* [Action item]:
From first line to last, print the records exactly, but leave out the pictures.

Dataset records START

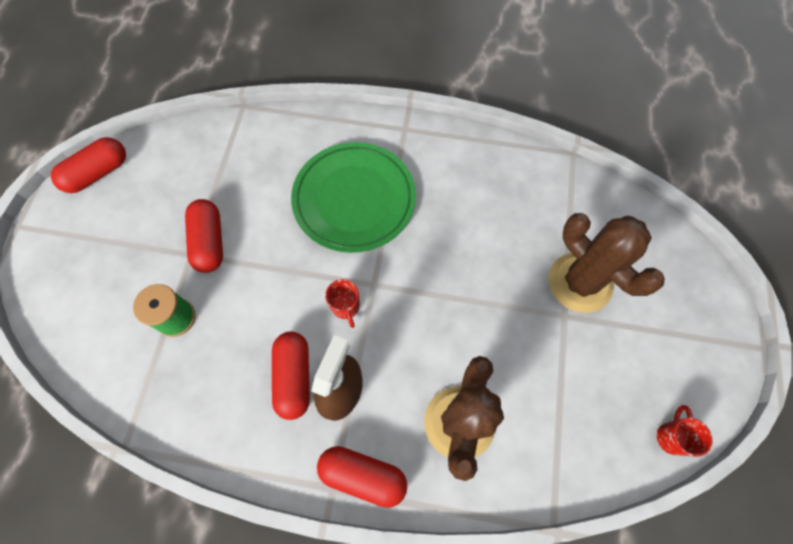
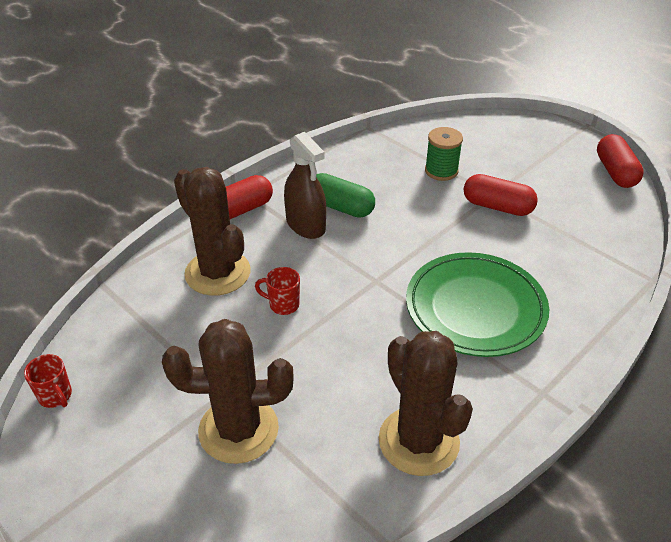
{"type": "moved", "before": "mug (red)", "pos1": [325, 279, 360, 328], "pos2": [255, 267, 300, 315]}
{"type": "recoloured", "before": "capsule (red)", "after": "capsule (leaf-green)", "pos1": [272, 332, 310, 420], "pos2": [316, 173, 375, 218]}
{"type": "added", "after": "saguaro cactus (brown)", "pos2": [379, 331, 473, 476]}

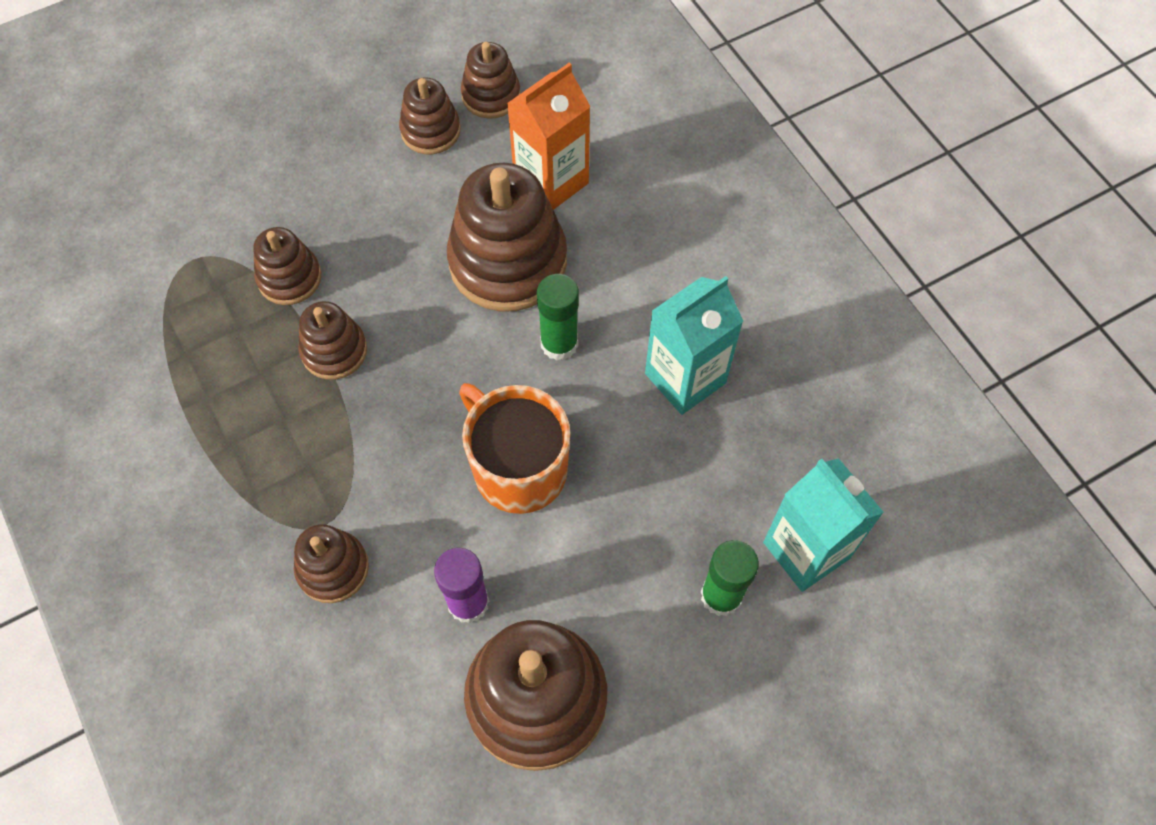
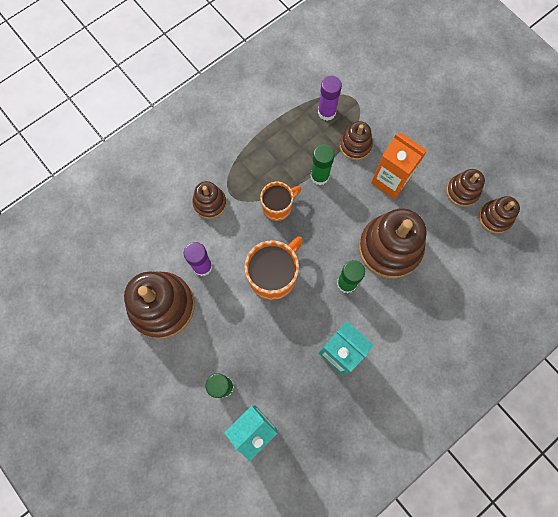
{"type": "moved", "before": "juice carton (orange)", "pos1": [507, 63, 590, 210], "pos2": [371, 132, 427, 199]}
{"type": "replaced", "before": "ring stacker (brown)", "after": "glue stick (leaf-green)", "pos1": [298, 301, 367, 380], "pos2": [310, 144, 335, 185]}
{"type": "added", "after": "glue stick (violet)", "pos2": [318, 76, 342, 121]}
{"type": "added", "after": "mug (orange)", "pos2": [260, 182, 302, 221]}

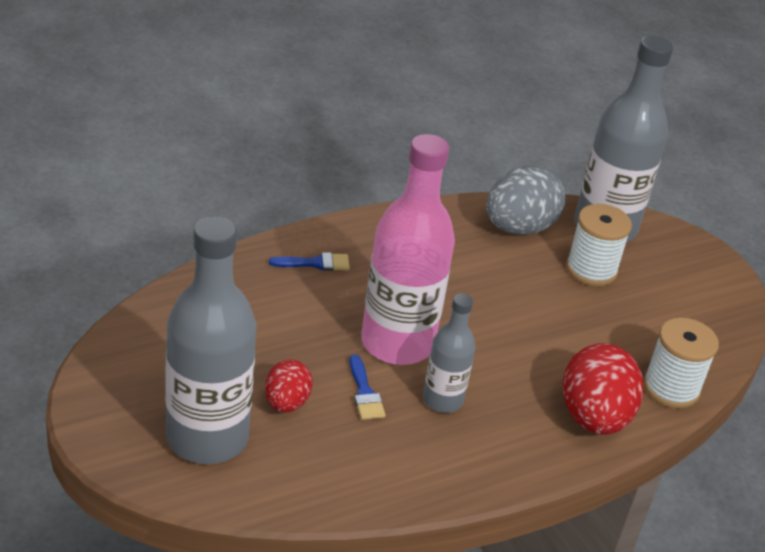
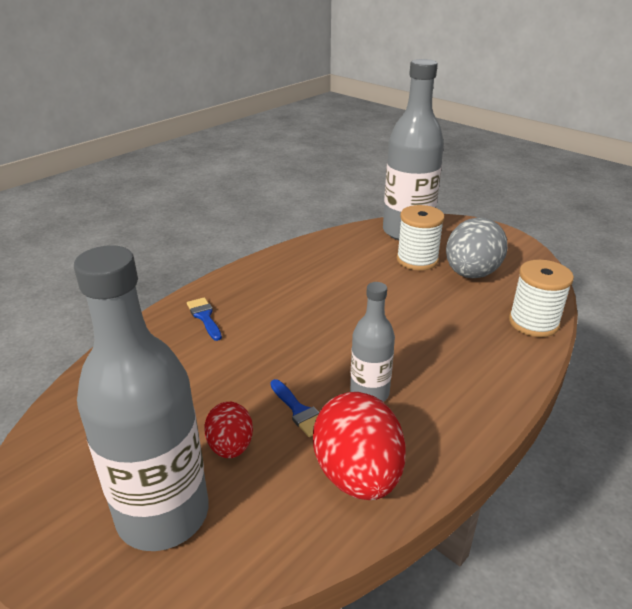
{"type": "removed", "before": "bottle (rosy)", "pos1": [361, 134, 455, 365]}
{"type": "moved", "before": "egg (ash-grey)", "pos1": [487, 166, 566, 235], "pos2": [446, 217, 508, 278]}
{"type": "turned", "before": "brush (blue)", "pos1": [269, 252, 350, 271], "pos2": [187, 297, 222, 341], "turn": -90}
{"type": "moved", "before": "egg (red)", "pos1": [563, 343, 644, 435], "pos2": [313, 392, 406, 500]}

Dataset records END

* [Written solution]:
{"type": "moved", "before": "mug (red)", "pos1": [325, 279, 360, 328], "pos2": [255, 267, 300, 315]}
{"type": "recoloured", "before": "capsule (red)", "after": "capsule (leaf-green)", "pos1": [272, 332, 310, 420], "pos2": [316, 173, 375, 218]}
{"type": "added", "after": "saguaro cactus (brown)", "pos2": [379, 331, 473, 476]}

{"type": "moved", "before": "juice carton (orange)", "pos1": [507, 63, 590, 210], "pos2": [371, 132, 427, 199]}
{"type": "replaced", "before": "ring stacker (brown)", "after": "glue stick (leaf-green)", "pos1": [298, 301, 367, 380], "pos2": [310, 144, 335, 185]}
{"type": "added", "after": "glue stick (violet)", "pos2": [318, 76, 342, 121]}
{"type": "added", "after": "mug (orange)", "pos2": [260, 182, 302, 221]}

{"type": "removed", "before": "bottle (rosy)", "pos1": [361, 134, 455, 365]}
{"type": "moved", "before": "egg (ash-grey)", "pos1": [487, 166, 566, 235], "pos2": [446, 217, 508, 278]}
{"type": "turned", "before": "brush (blue)", "pos1": [269, 252, 350, 271], "pos2": [187, 297, 222, 341], "turn": -90}
{"type": "moved", "before": "egg (red)", "pos1": [563, 343, 644, 435], "pos2": [313, 392, 406, 500]}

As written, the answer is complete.